=== Section Start ===

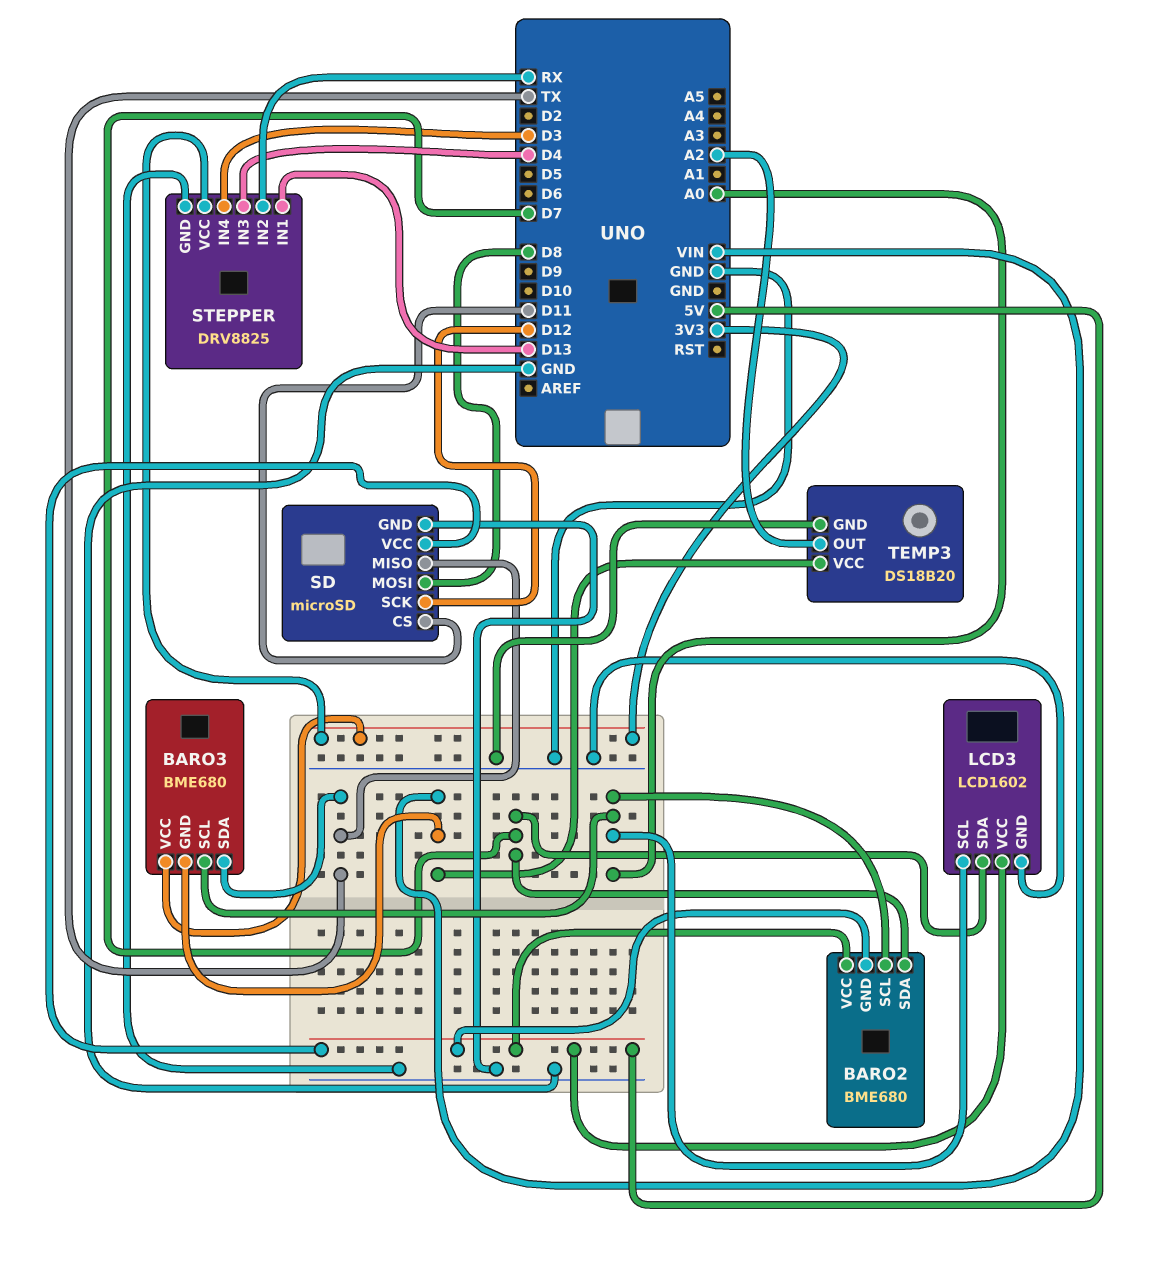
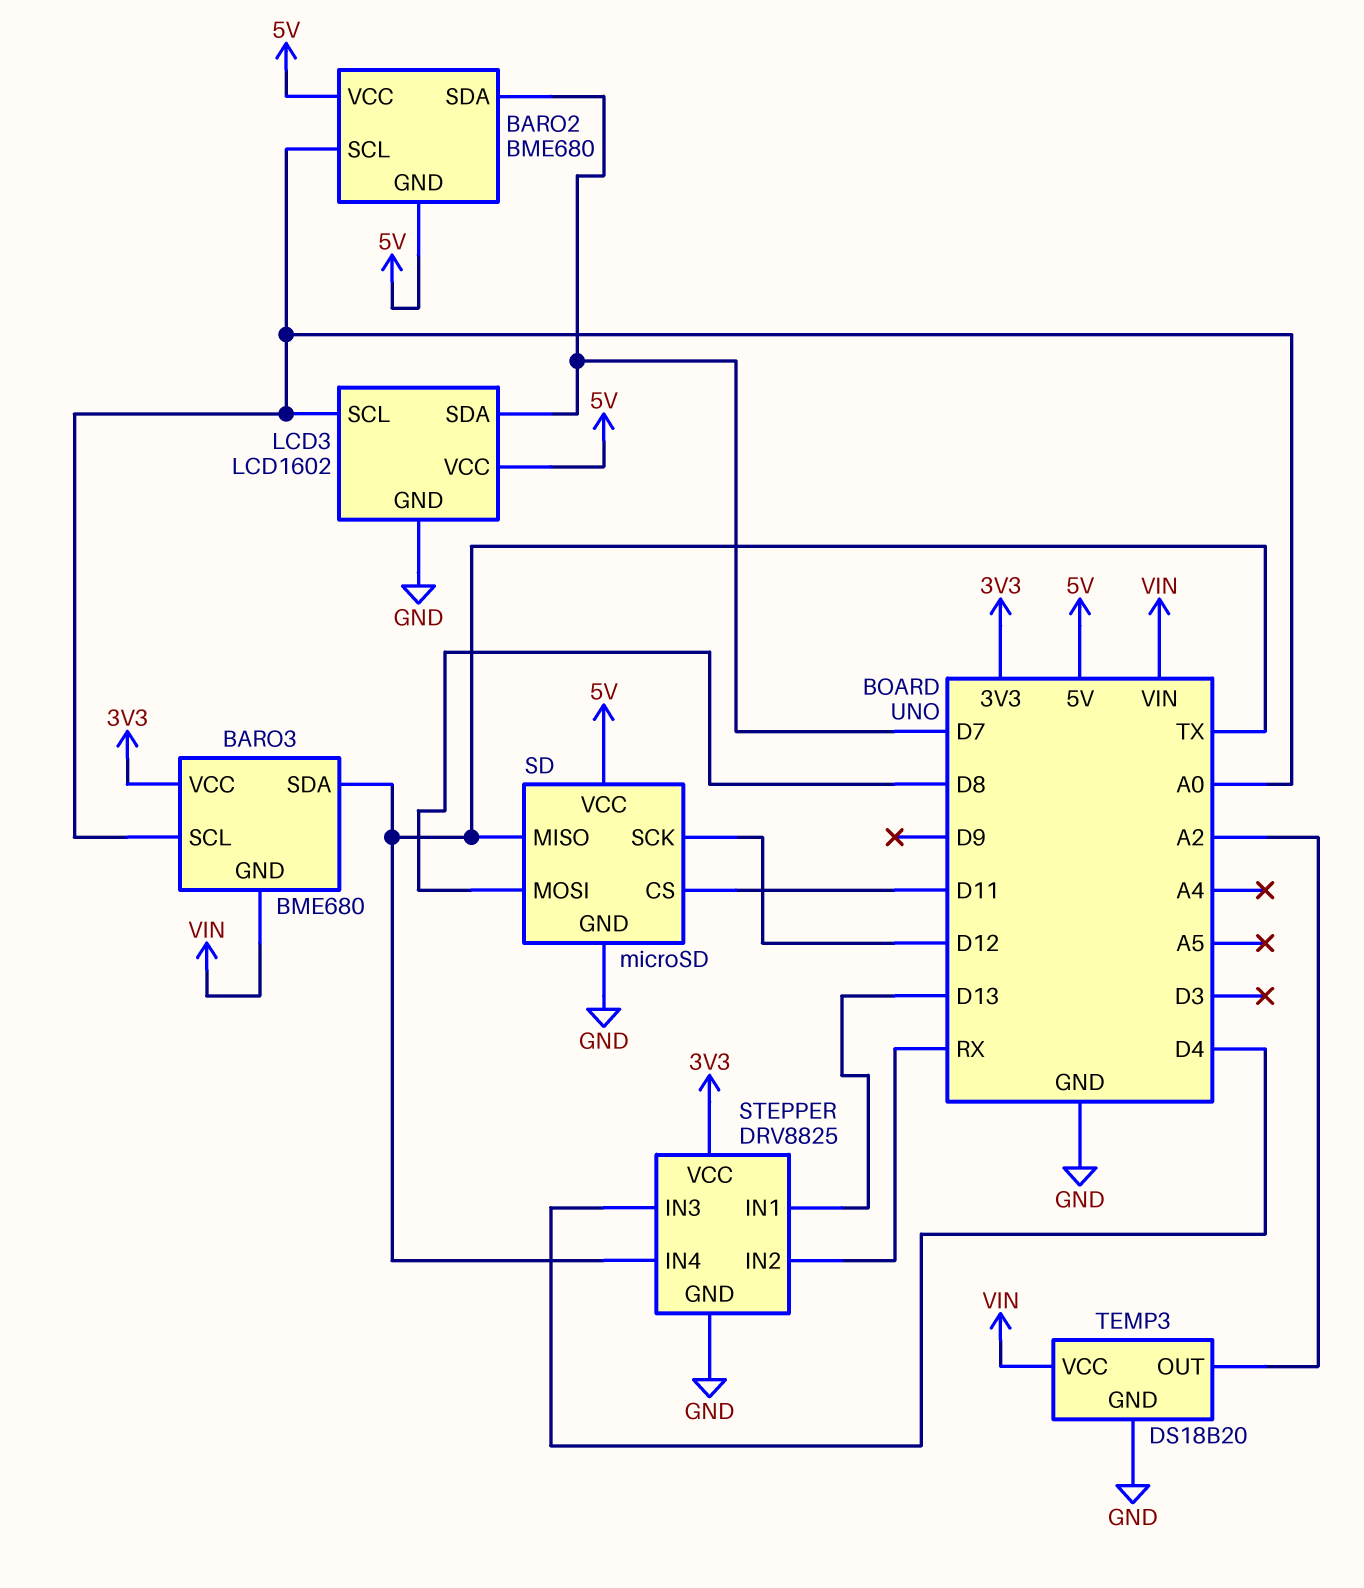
STEPPER pin IN4: D3 -> TX

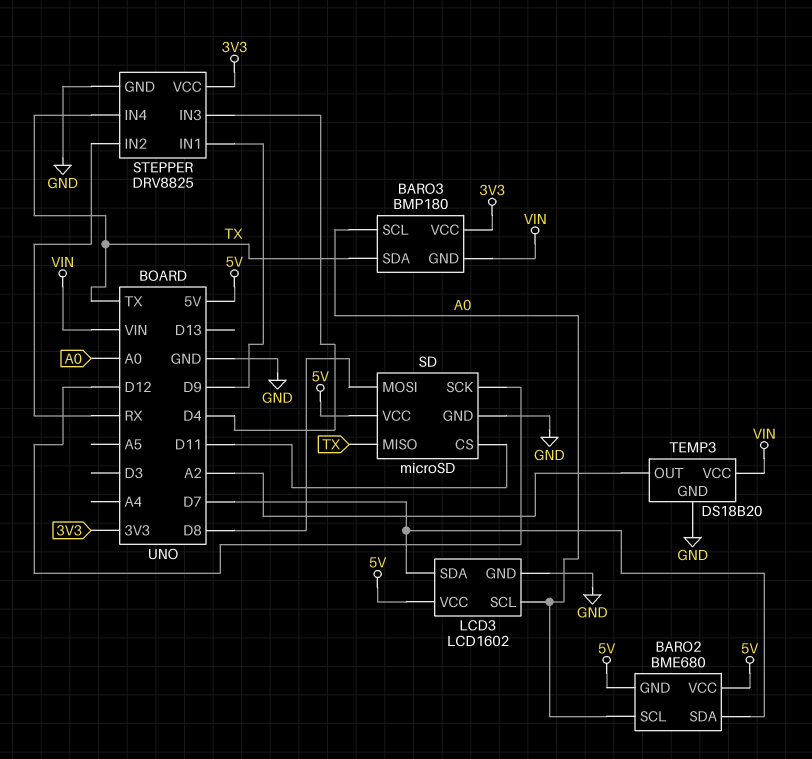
BARO3: BME680 -> BMP180
STEPPER pin IN1: D13 -> D9

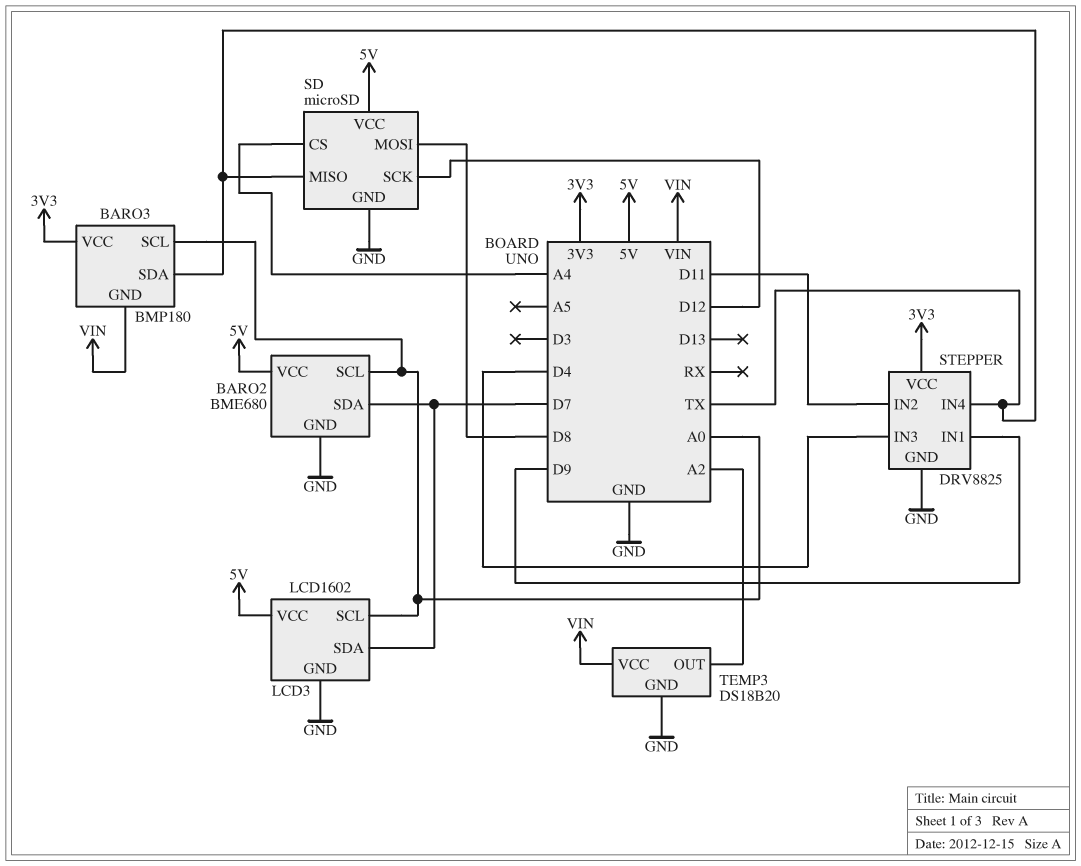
BARO2 pin GND: 5V -> GND
SD pin CS: D11 -> A4
STEPPER pin IN2: RX -> D11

=== Section End ===

TRY IT - Every line in the records above with the string "STEPPER" in it should be shown.

EXERCISE SOLUTION -
STEPPER pin IN4: D3 -> TX
STEPPER pin IN1: D13 -> D9
STEPPER pin IN2: RX -> D11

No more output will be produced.